What needs to be done:
Collect all lines containing the word "none" from the data.

*** Records provided ***

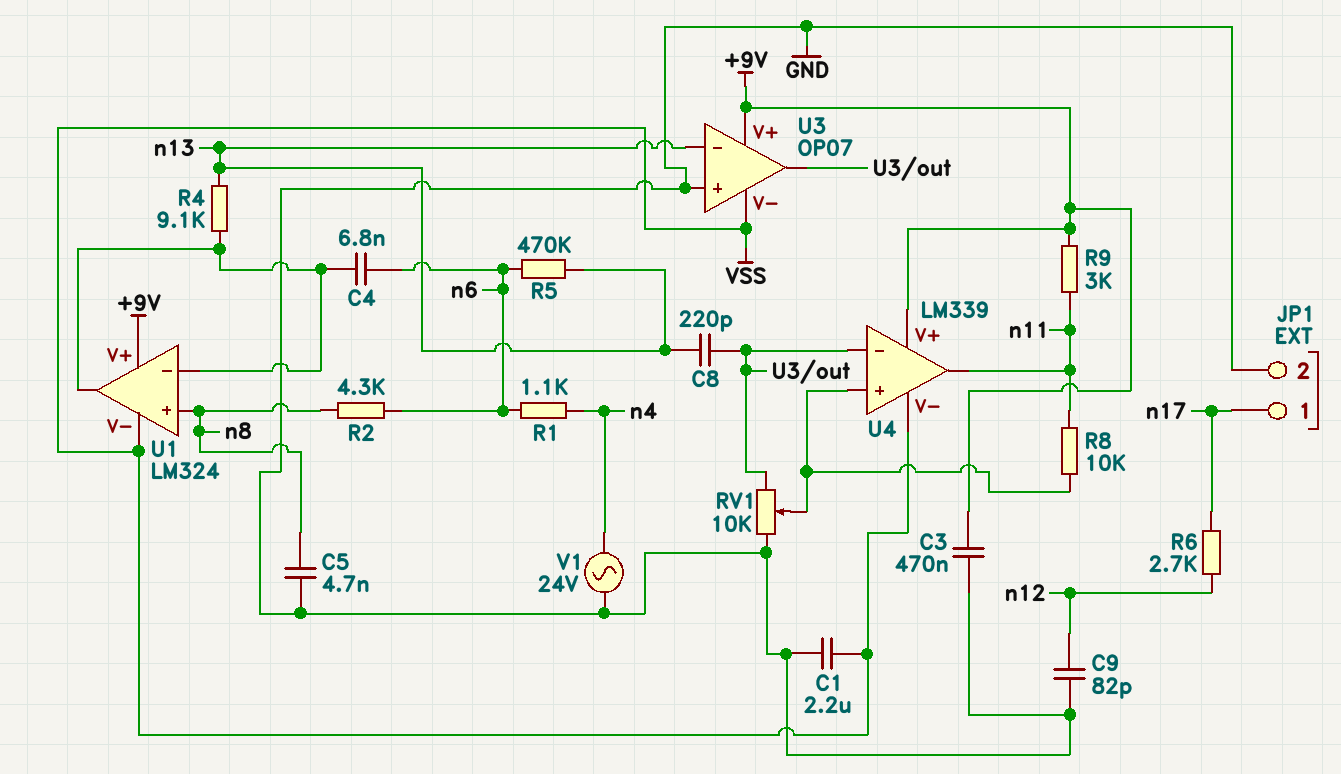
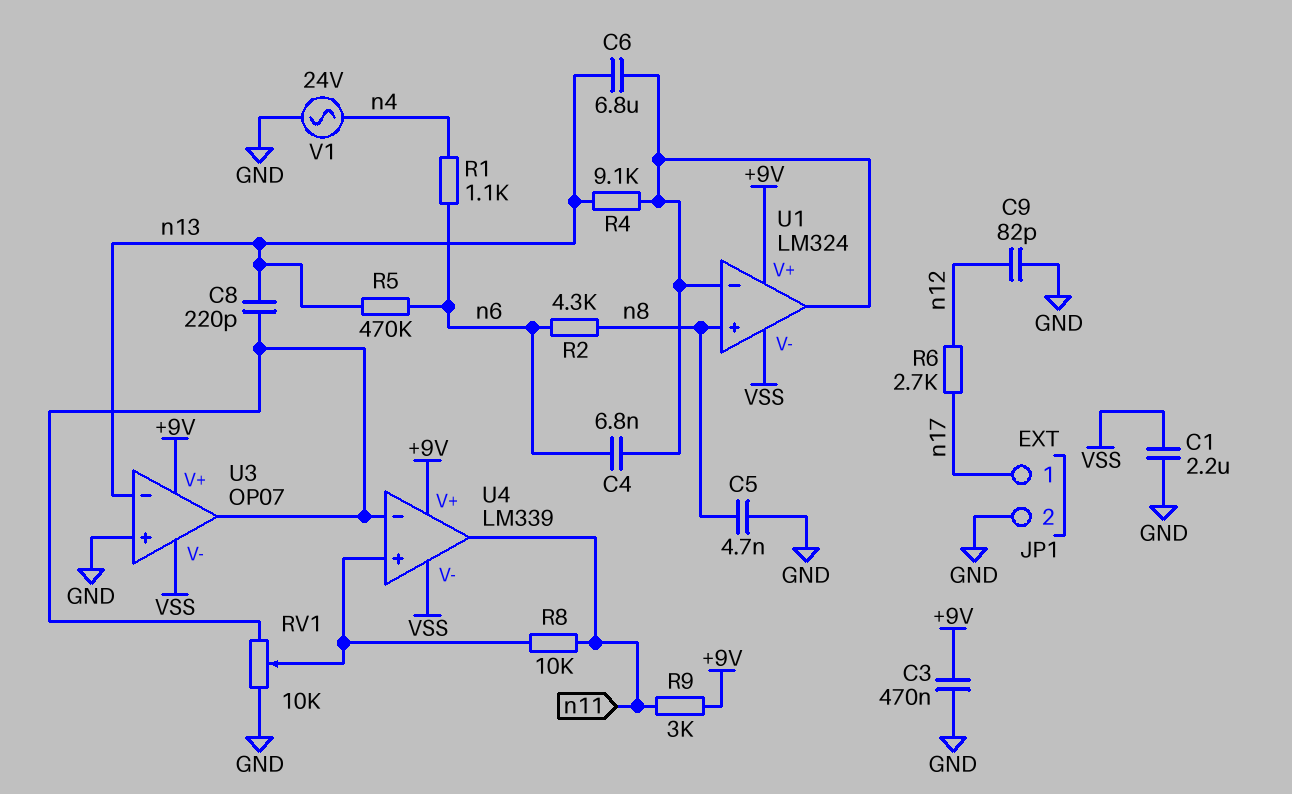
C6: none -> 6.8uF (U1/in-, n13)

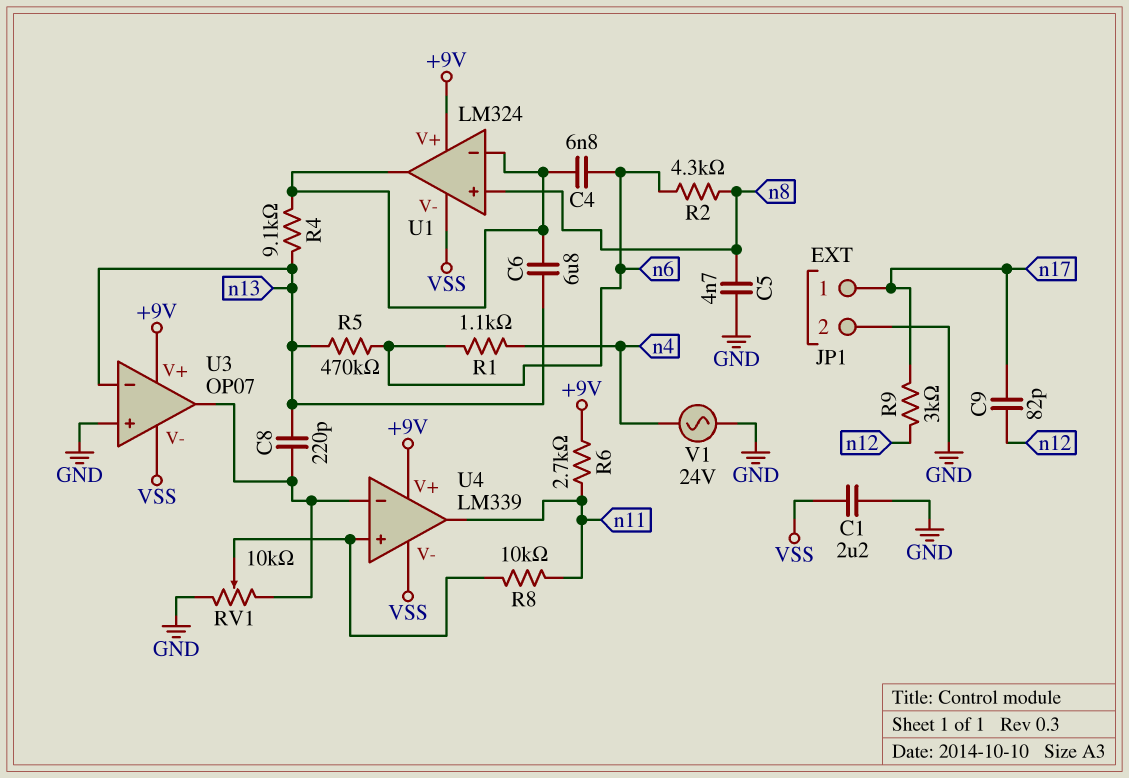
C3: 470nF (+9V, GND) -> none
C9: 82pF (GND, n12) -> 82pF (n12, n17)
R6: 2.7k (n12, n17) -> 2.7k (+9V, n11)
R9: 3k (+9V, n11) -> 3k (n12, n17)

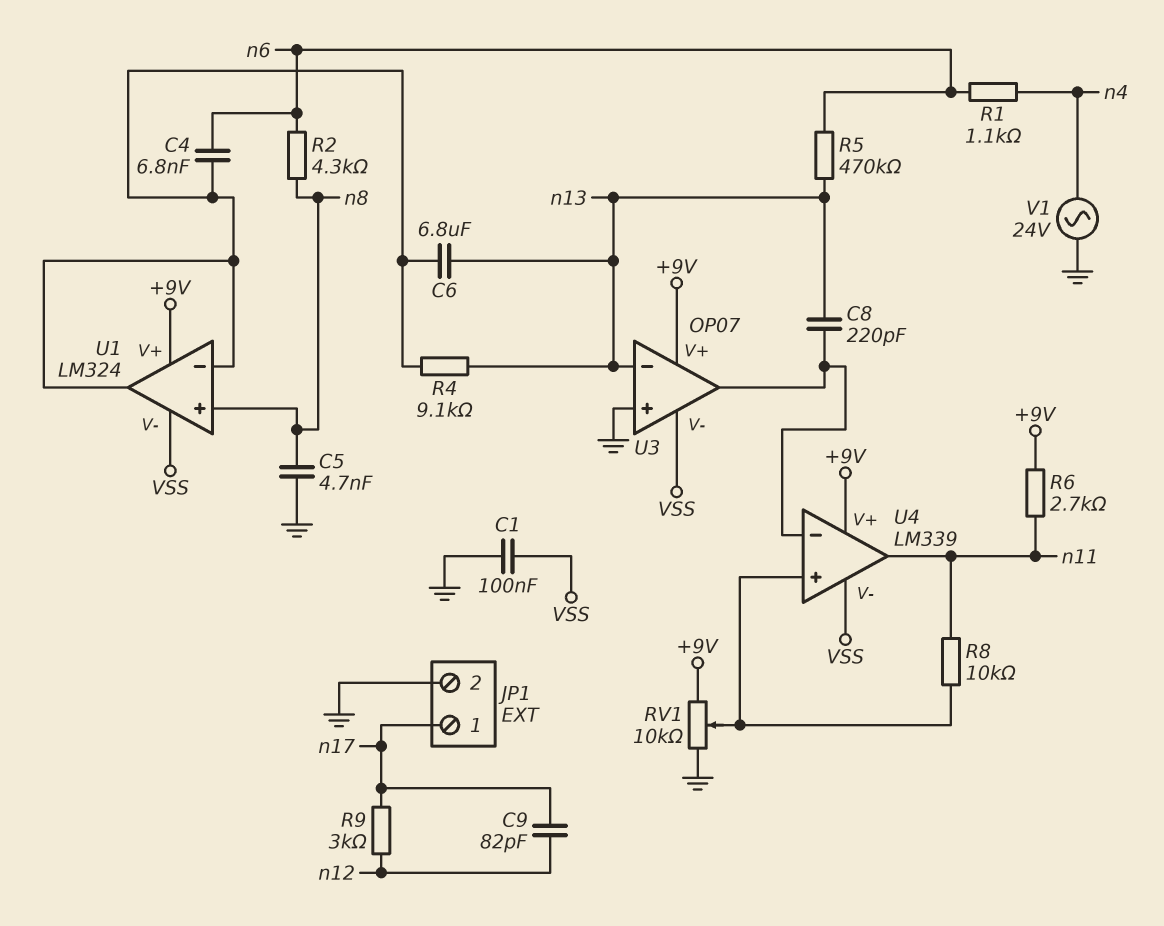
C1: 2.2uF (GND, VSS) -> 100nF (GND, VSS)
RV1: 10k (GND, U3/out, wiper U4/in+) -> 10k (+9V, GND, wiper U4/in+)

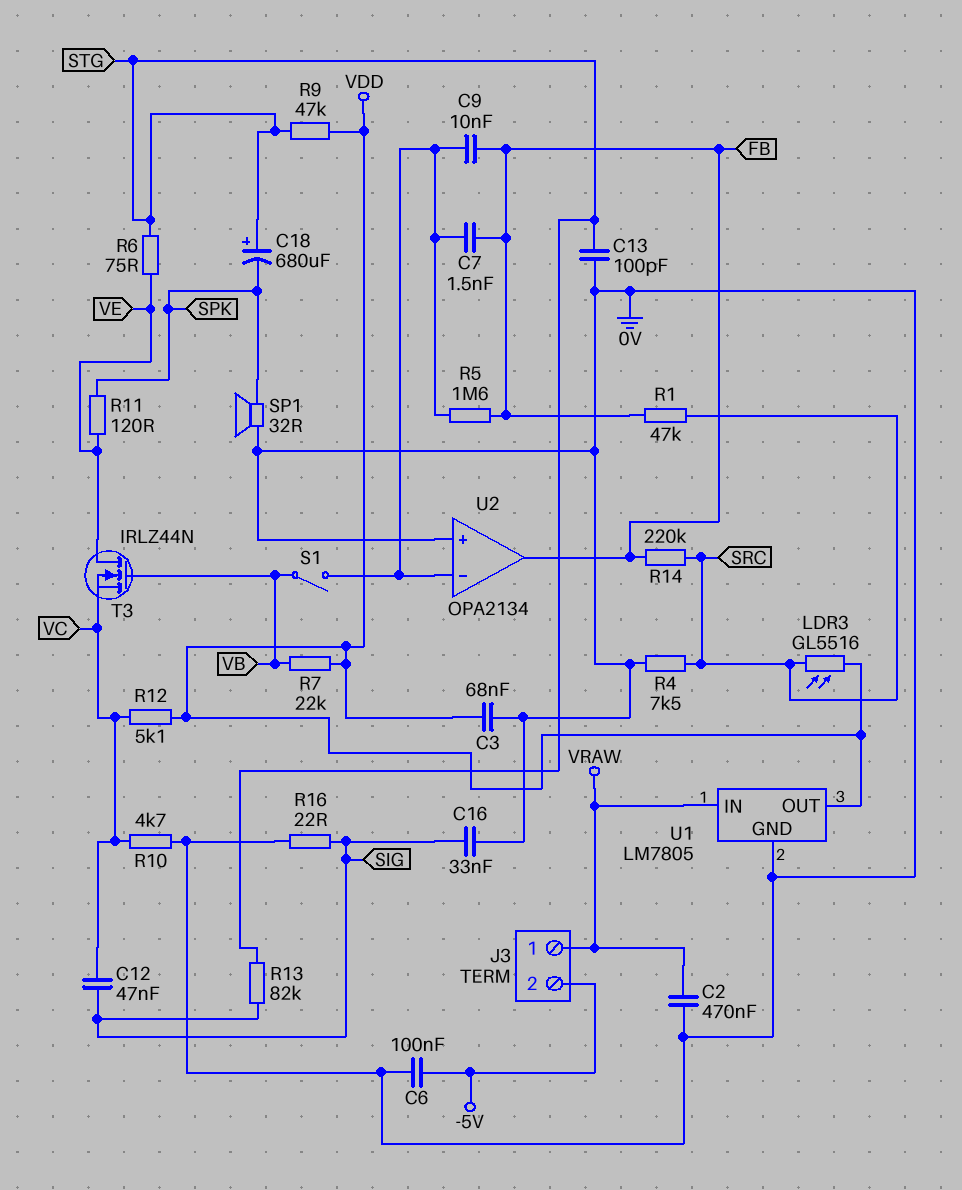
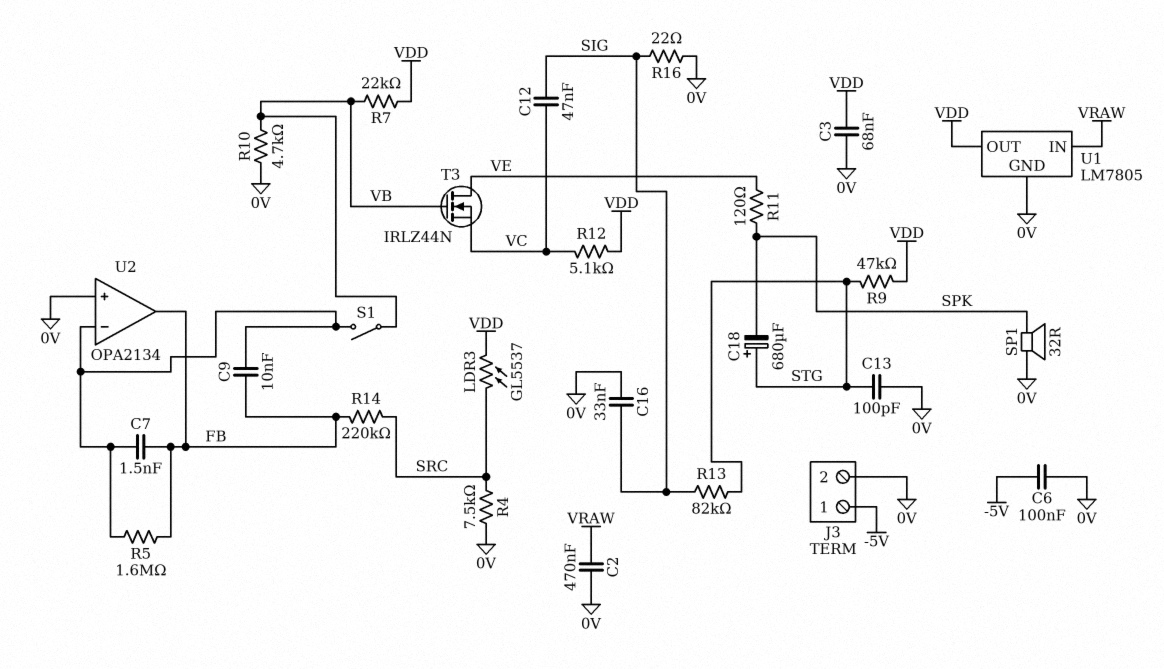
J3 pin 1: VRAW -> -5V
J3 pin 2: -5V -> 0V
LDR3: GL5516 (SRC, VDD) -> GL5537 (SRC, VDD)
R1: 47k (FB, SRC) -> none
R6: 75 (STG, VE) -> none
R10: 4.7k (0V, VC) -> 4.7k (0V, VB)

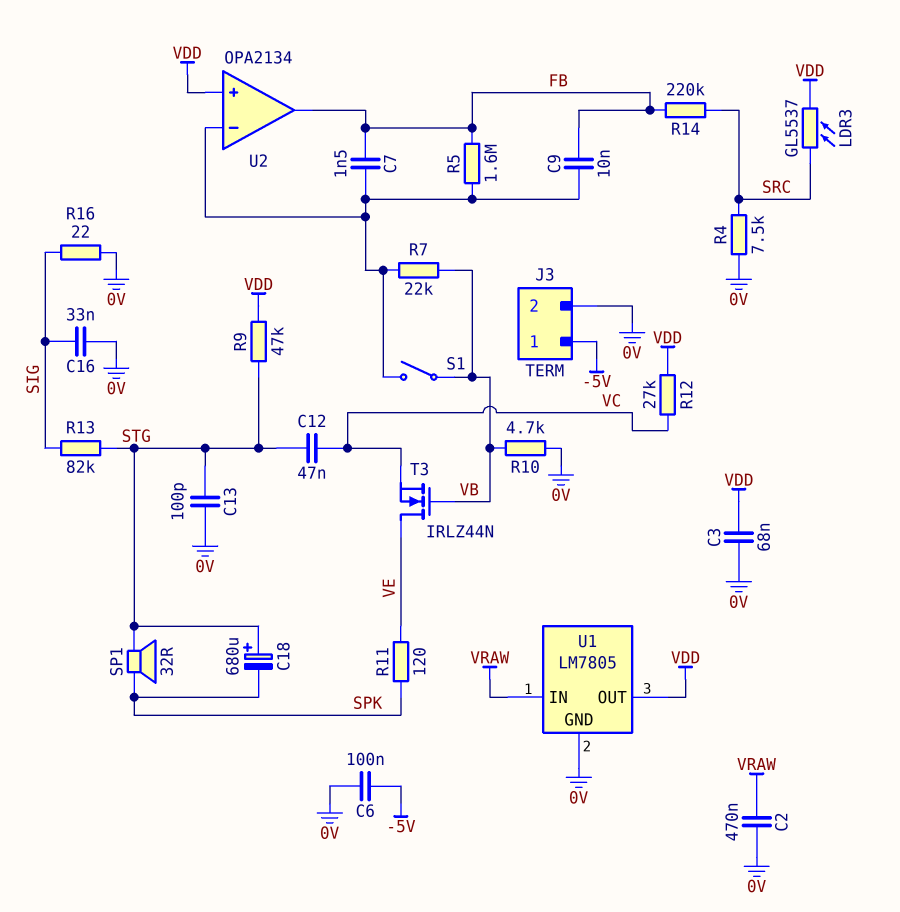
C12: 47nF (SIG, VC) -> 47nF (STG, VC)
R7: 22k (VB, VDD) -> 22k (U2/in-, VB)
R12: 5.1k (VC, VDD) -> 27k (VC, VDD)
SP1: speaker 32R (0V, SPK) -> speaker 32R (SPK, STG)
U2 pin in+: 0V -> VDD

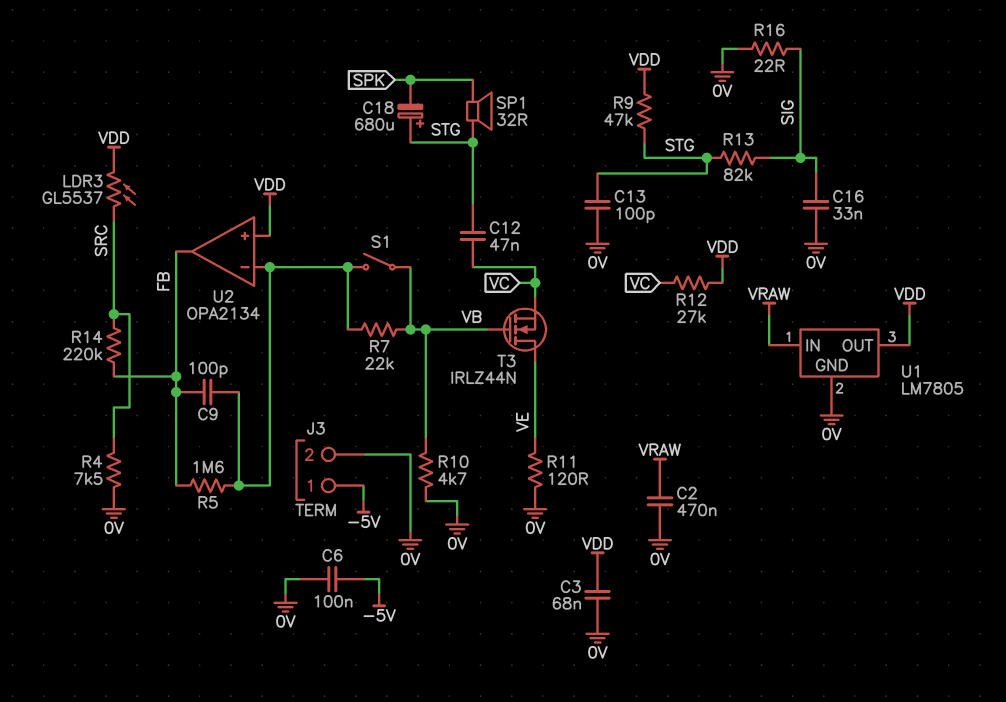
C7: 1.5nF (FB, U2/in-) -> none
C9: 10nF (FB, U2/in-) -> 100pF (FB, U2/in-)
R11: 120 (SPK, VE) -> 120 (0V, VE)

*** End of Records provided ***

Exercise output:
C6: none -> 6.8uF (U1/in-, n13)
C3: 470nF (+9V, GND) -> none
R1: 47k (FB, SRC) -> none
R6: 75 (STG, VE) -> none
C7: 1.5nF (FB, U2/in-) -> none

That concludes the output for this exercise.